**Prompt**
Where in the data below does the word "none" appear? Copy every line that has it.

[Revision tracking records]
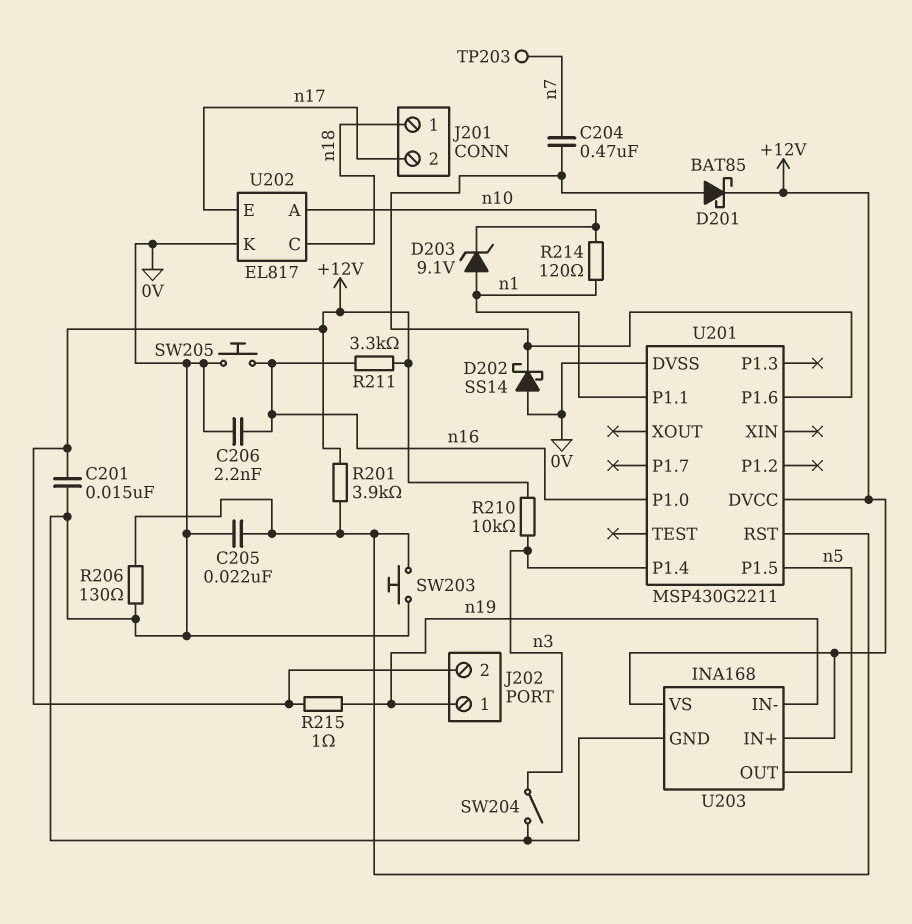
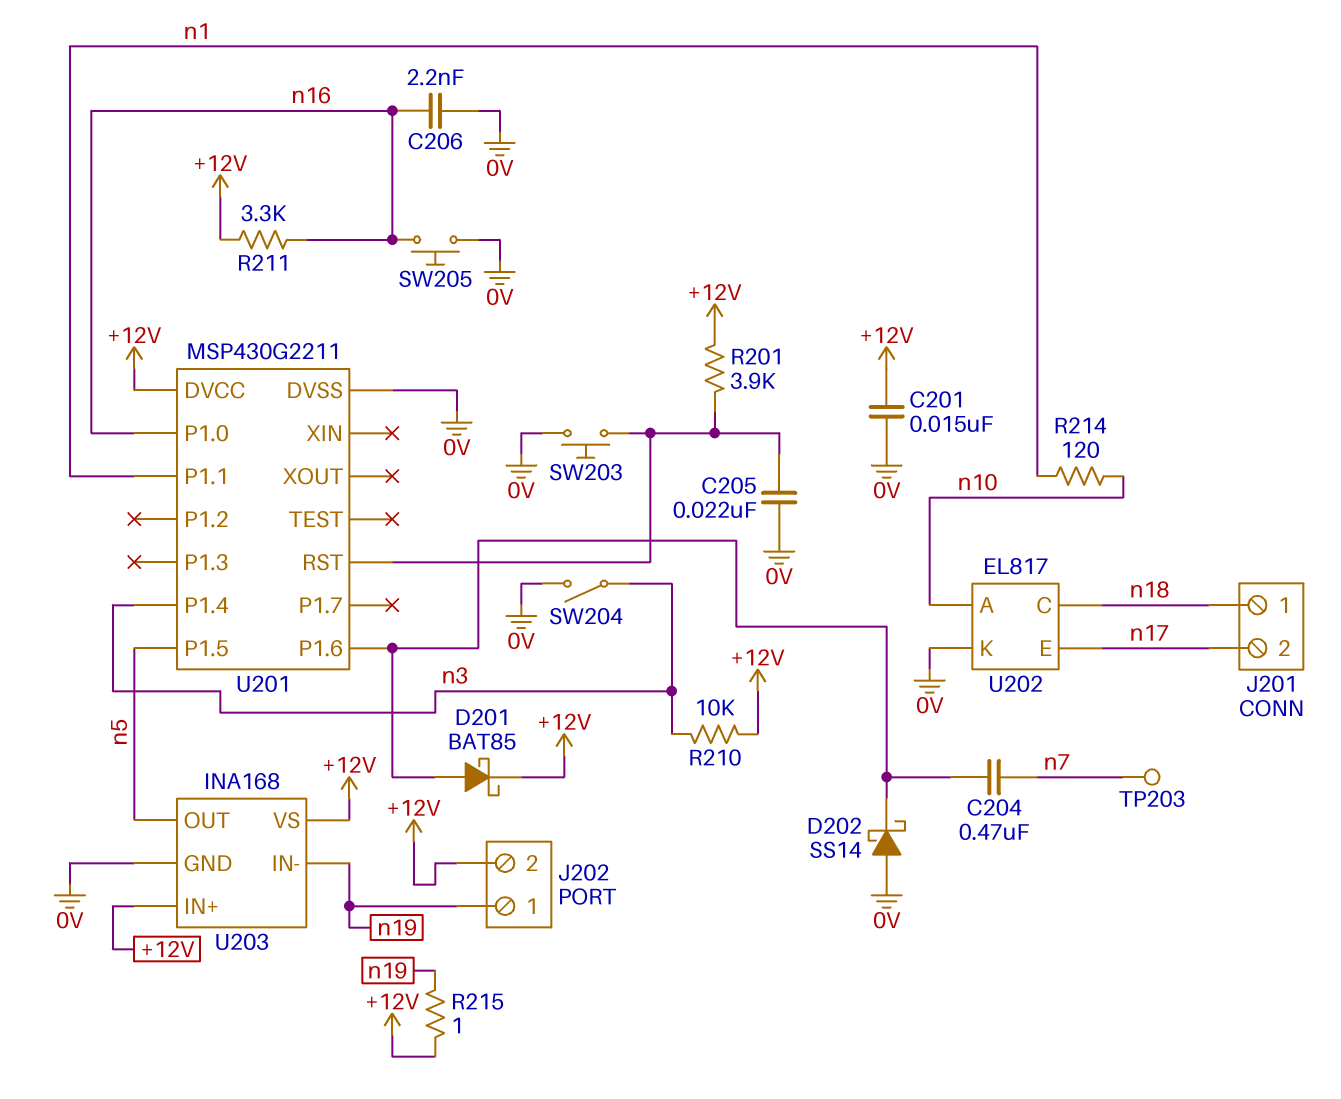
D203: zener 9.1V (A n1, K n10) -> none
R206: 130 (0V, U201/RST) -> none

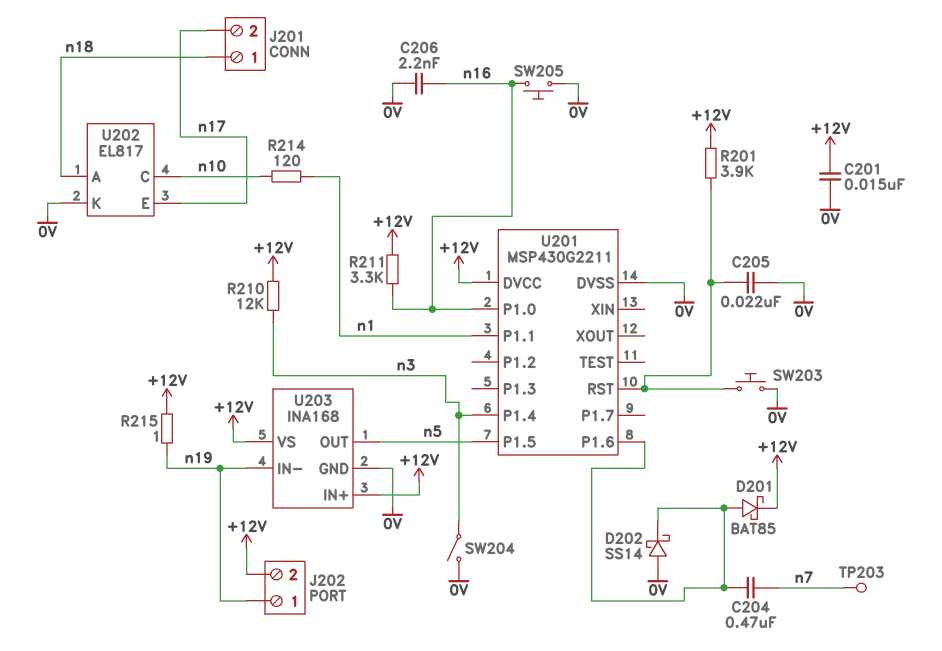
R210: 10k (+12V, n3) -> 12k (+12V, n3)
U202 pin A: n10 -> n18
U202 pin C: n18 -> n10

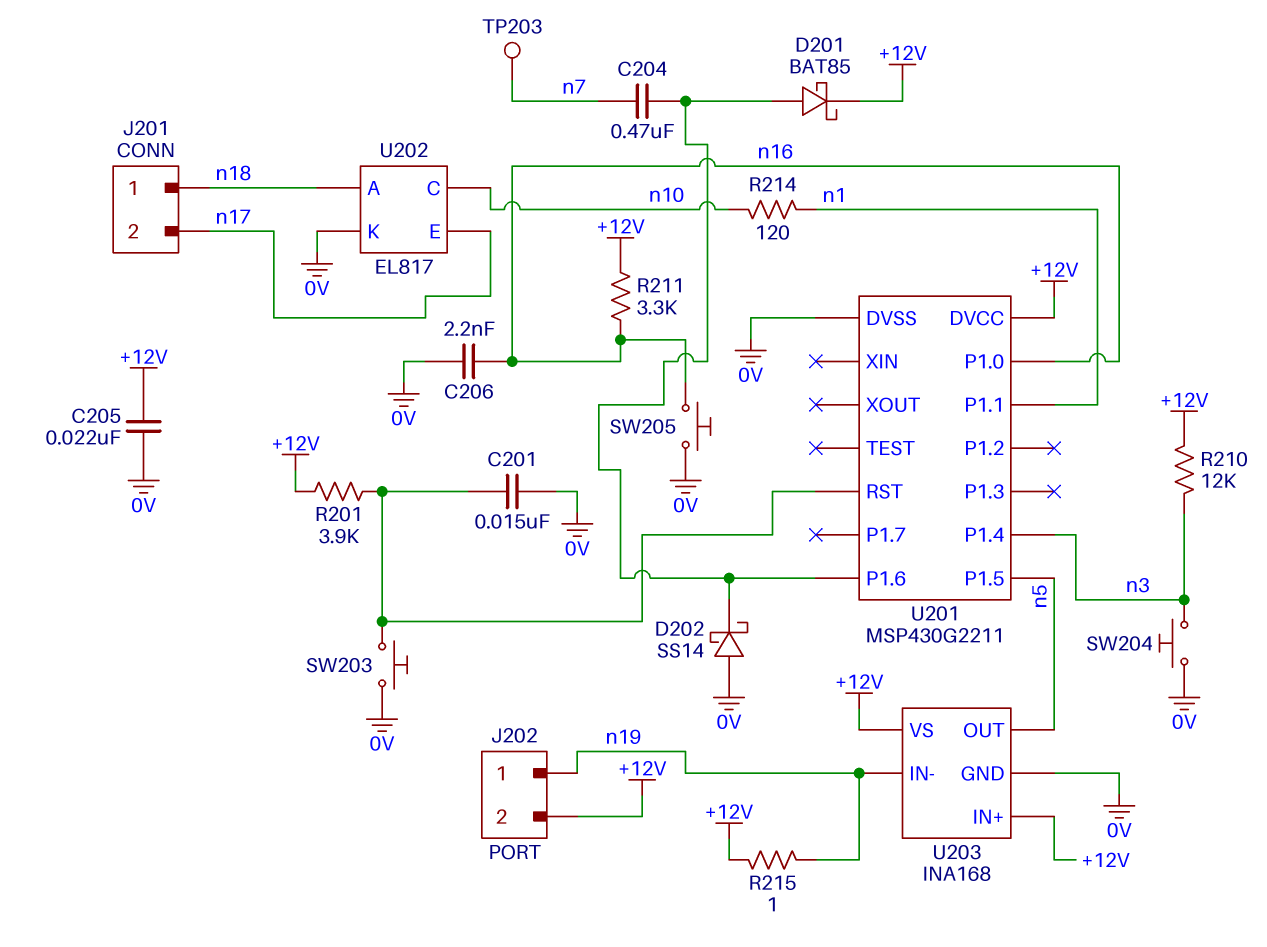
C201: 15nF (+12V, 0V) -> 15nF (0V, U201/RST)
C205: 22nF (0V, U201/RST) -> 22nF (+12V, 0V)
SW204: switch (0V, n3) -> button (0V, n3)

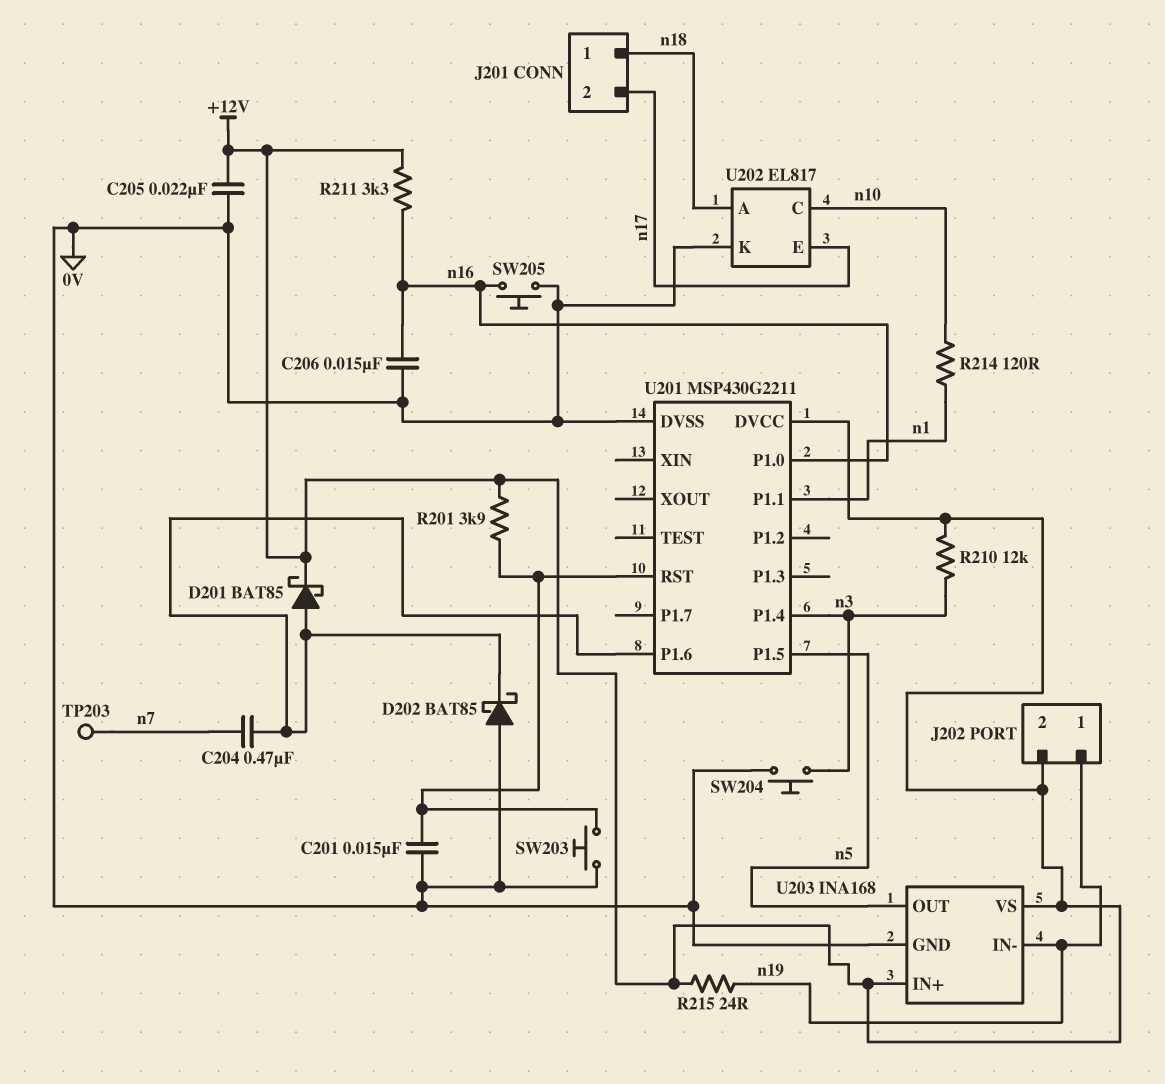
C206: 2.2nF (0V, n16) -> 15nF (0V, n16)
D202: schottky SS14 (A 0V, K U201/P1.6) -> schottky BAT85 (A 0V, K U201/P1.6)
R215: 1 (+12V, n19) -> 24 (+12V, n19)

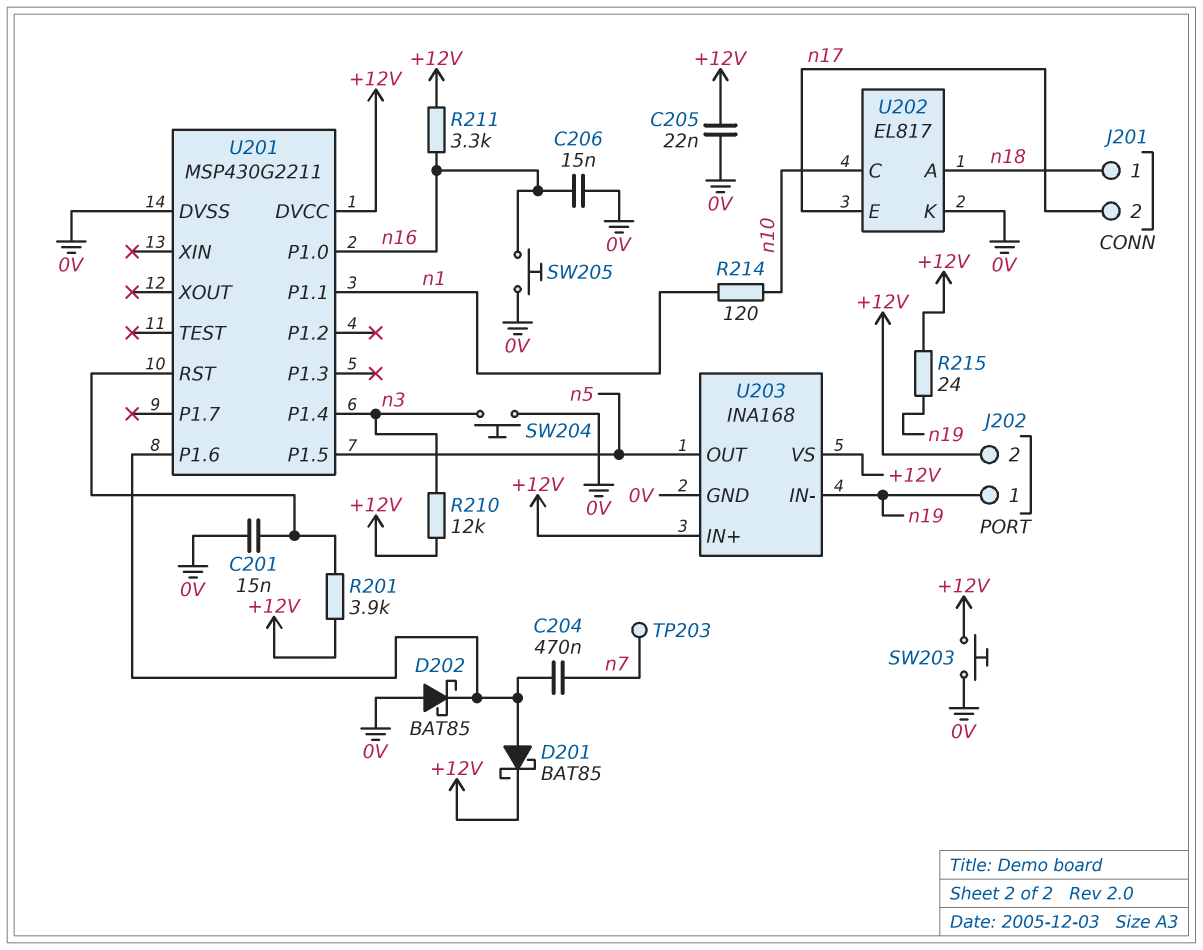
SW203: button (0V, U201/RST) -> button (+12V, 0V)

**Answer below**
D203: zener 9.1V (A n1, K n10) -> none
R206: 130 (0V, U201/RST) -> none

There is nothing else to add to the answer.